• _Data shown_
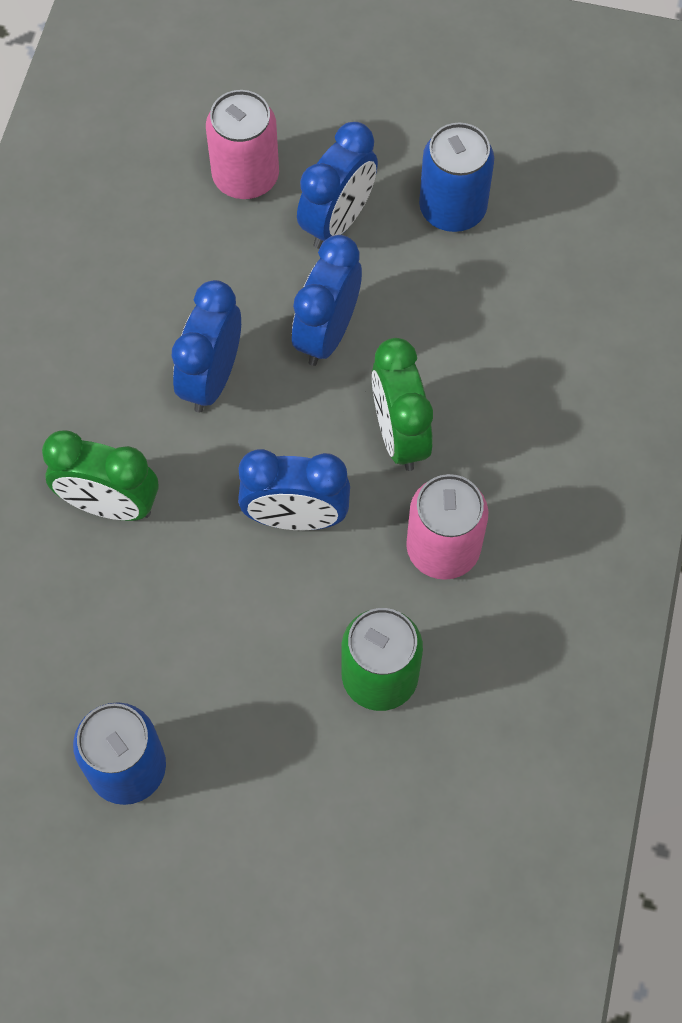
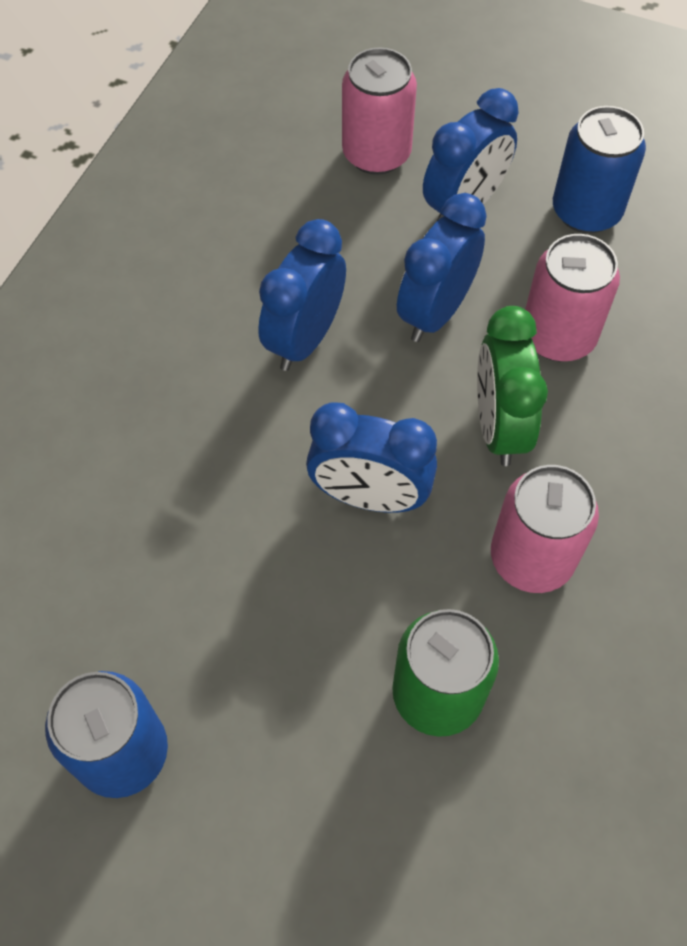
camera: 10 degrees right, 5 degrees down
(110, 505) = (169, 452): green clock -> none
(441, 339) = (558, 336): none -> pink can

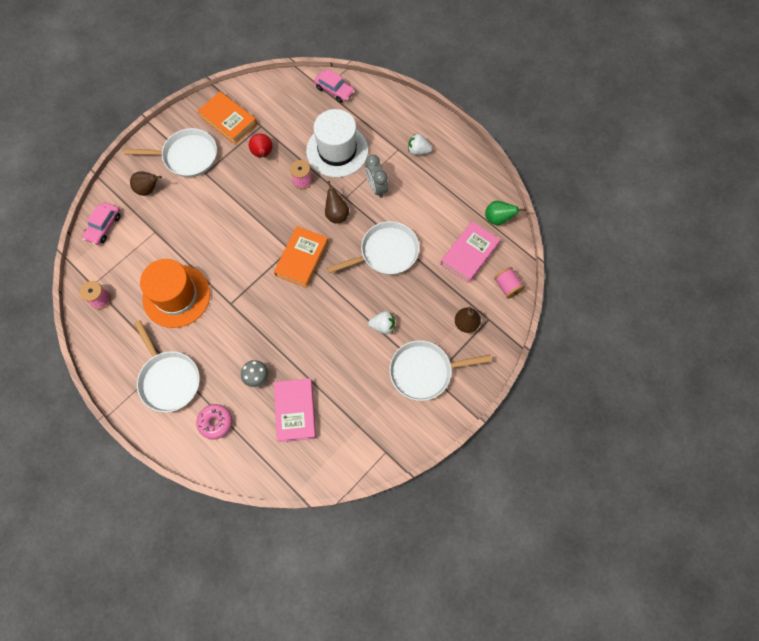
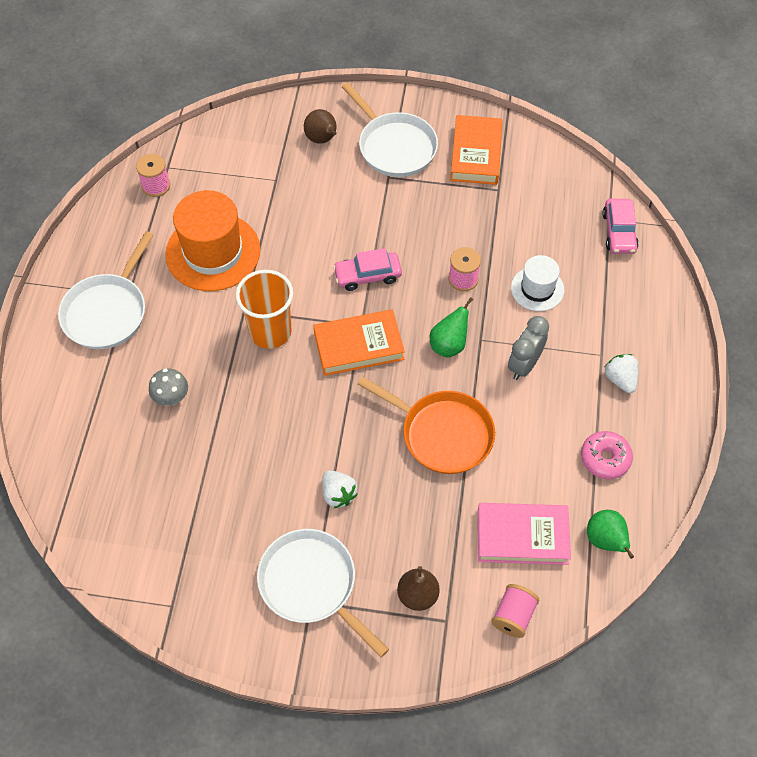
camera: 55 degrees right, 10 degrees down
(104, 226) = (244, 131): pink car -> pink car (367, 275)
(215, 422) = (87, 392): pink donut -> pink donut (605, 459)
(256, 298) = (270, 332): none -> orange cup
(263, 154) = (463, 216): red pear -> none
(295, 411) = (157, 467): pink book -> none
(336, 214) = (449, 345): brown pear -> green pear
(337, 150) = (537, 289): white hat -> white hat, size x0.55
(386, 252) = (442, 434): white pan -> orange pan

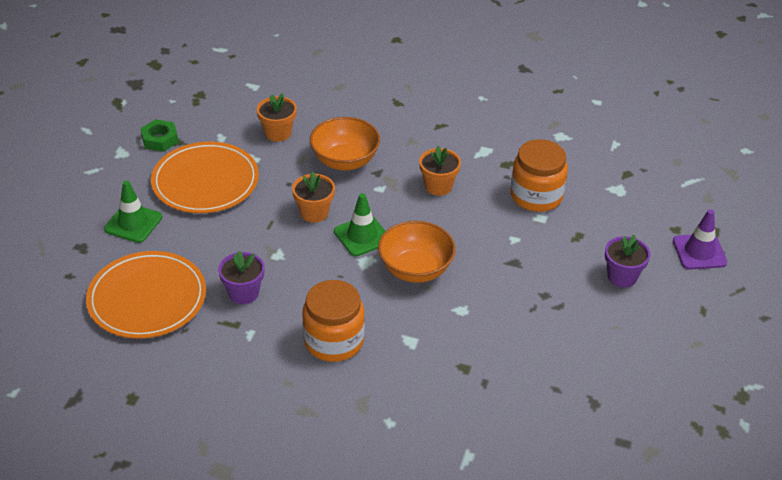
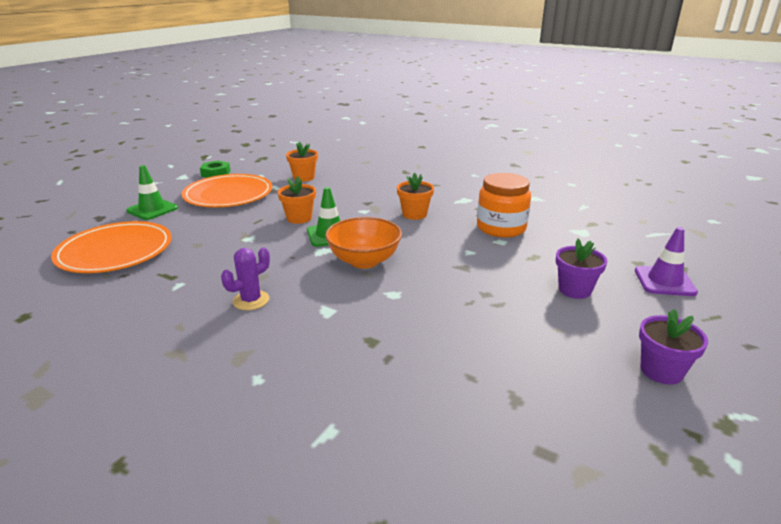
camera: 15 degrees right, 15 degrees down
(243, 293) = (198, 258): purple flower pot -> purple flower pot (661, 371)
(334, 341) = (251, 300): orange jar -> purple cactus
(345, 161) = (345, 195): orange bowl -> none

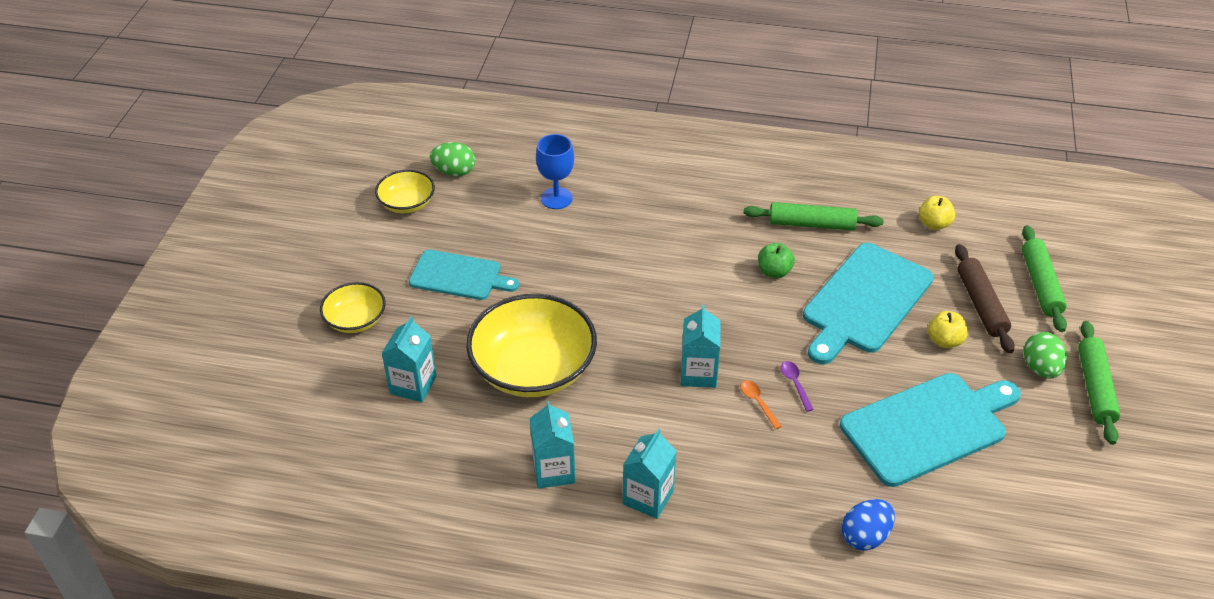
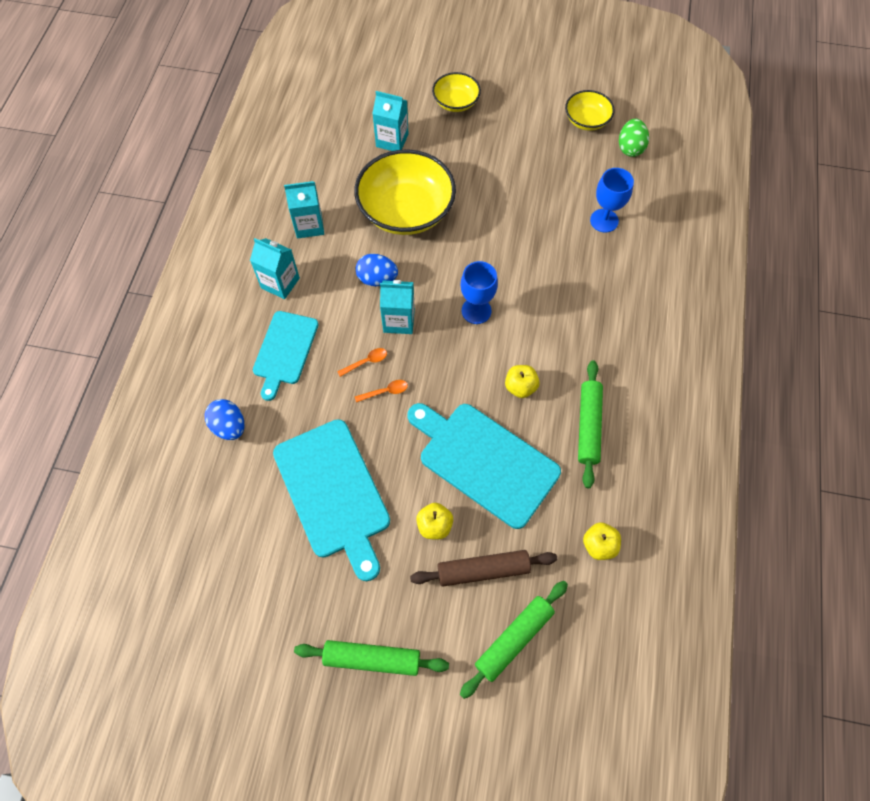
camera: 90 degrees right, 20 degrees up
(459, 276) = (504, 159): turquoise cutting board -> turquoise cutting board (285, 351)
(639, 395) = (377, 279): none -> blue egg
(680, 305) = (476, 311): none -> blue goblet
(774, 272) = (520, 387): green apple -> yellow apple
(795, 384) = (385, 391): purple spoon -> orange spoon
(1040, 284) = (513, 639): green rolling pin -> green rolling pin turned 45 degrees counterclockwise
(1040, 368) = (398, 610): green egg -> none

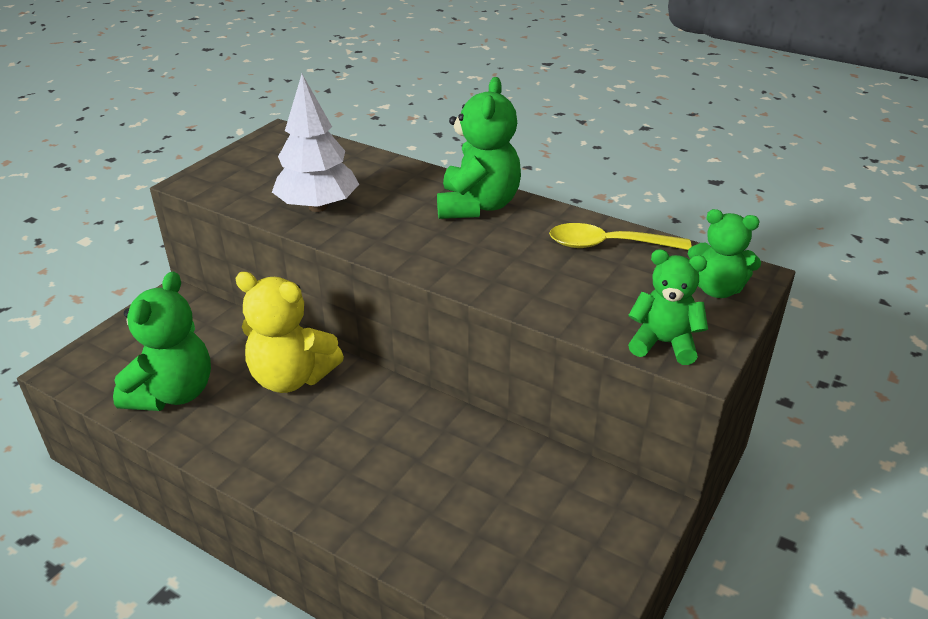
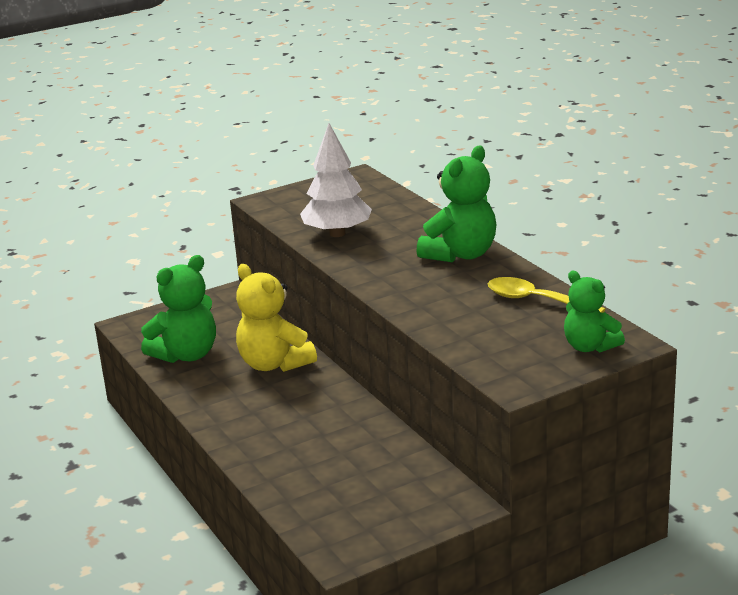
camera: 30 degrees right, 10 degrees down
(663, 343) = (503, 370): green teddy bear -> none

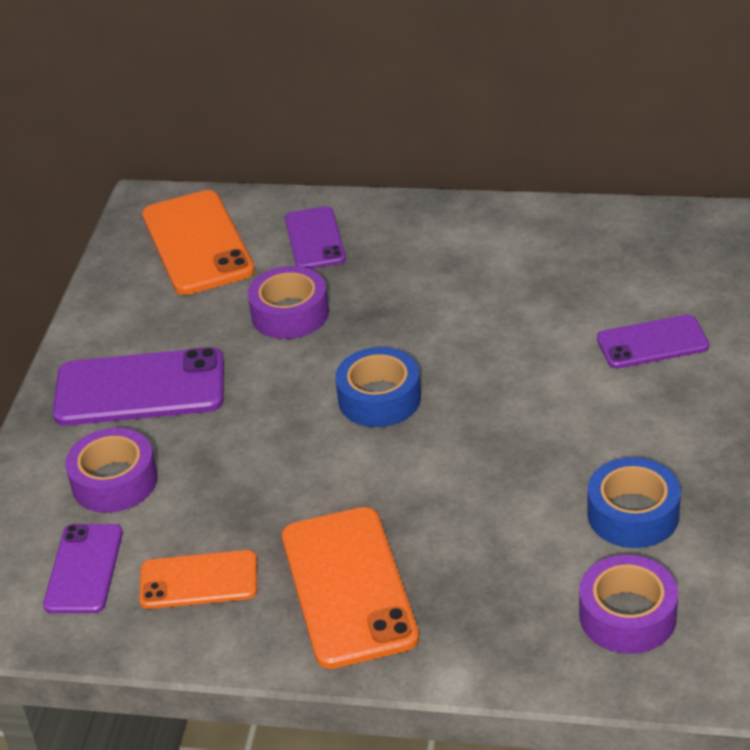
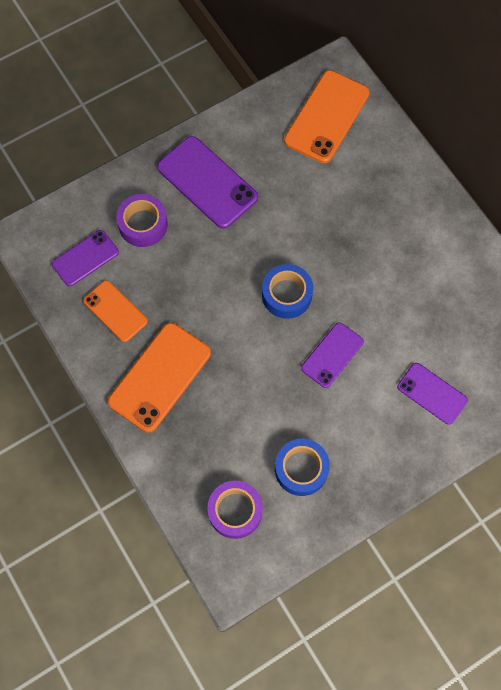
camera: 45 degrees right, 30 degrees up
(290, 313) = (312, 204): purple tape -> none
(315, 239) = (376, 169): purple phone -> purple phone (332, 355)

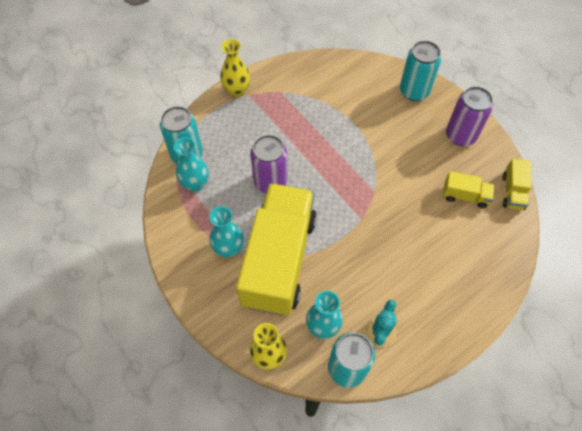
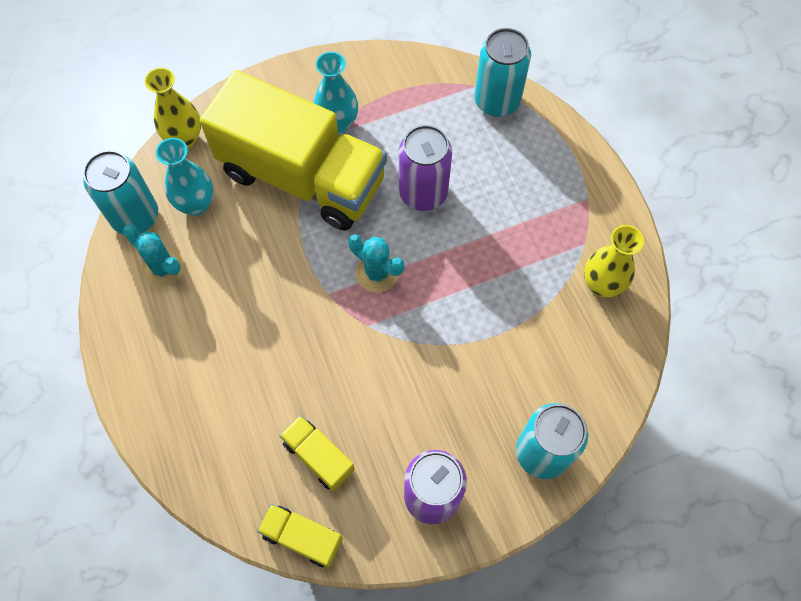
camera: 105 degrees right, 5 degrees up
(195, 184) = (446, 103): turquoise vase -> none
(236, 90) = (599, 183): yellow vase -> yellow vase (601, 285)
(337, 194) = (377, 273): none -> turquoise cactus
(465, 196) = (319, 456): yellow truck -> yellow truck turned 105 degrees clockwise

• _Goal of the exercise_
Write all the entries again word for word, minus the pictures.

• _Result below_
camera: 10 degrees right, 5 degrees down
(110, 505) = (169, 452): green clock -> none
(441, 339) = (558, 336): none -> pink can

camera: 55 degrees right, 10 degrees down
(104, 226) = (244, 131): pink car -> pink car (367, 275)
(215, 422) = (87, 392): pink donut -> pink donut (605, 459)
(256, 298) = (270, 332): none -> orange cup
(263, 154) = (463, 216): red pear -> none
(295, 411) = (157, 467): pink book -> none
(336, 214) = (449, 345): brown pear -> green pear
(337, 150) = (537, 289): white hat -> white hat, size x0.55
(386, 252) = (442, 434): white pan -> orange pan

camera: 15 degrees right, 15 degrees down
(243, 293) = (198, 258): purple flower pot -> purple flower pot (661, 371)
(334, 341) = (251, 300): orange jar -> purple cactus
(345, 161) = (345, 195): orange bowl -> none

camera: 90 degrees right, 20 degrees up
(459, 276) = (504, 159): turquoise cutting board -> turquoise cutting board (285, 351)
(639, 395) = (377, 279): none -> blue egg
(680, 305) = (476, 311): none -> blue goblet
(774, 272) = (520, 387): green apple -> yellow apple
(795, 384) = (385, 391): purple spoon -> orange spoon
(1040, 284) = (513, 639): green rolling pin -> green rolling pin turned 45 degrees counterclockwise
(1040, 368) = (398, 610): green egg -> none

camera: 30 degrees right, 10 degrees down
(663, 343) = (503, 370): green teddy bear -> none

camera: 45 degrees right, 30 degrees up
(290, 313) = (312, 204): purple tape -> none
(315, 239) = (376, 169): purple phone -> purple phone (332, 355)

camera: 105 degrees right, 5 degrees up
(195, 184) = (446, 103): turquoise vase -> none
(236, 90) = (599, 183): yellow vase -> yellow vase (601, 285)
(337, 194) = (377, 273): none -> turquoise cactus
(465, 196) = (319, 456): yellow truck -> yellow truck turned 105 degrees clockwise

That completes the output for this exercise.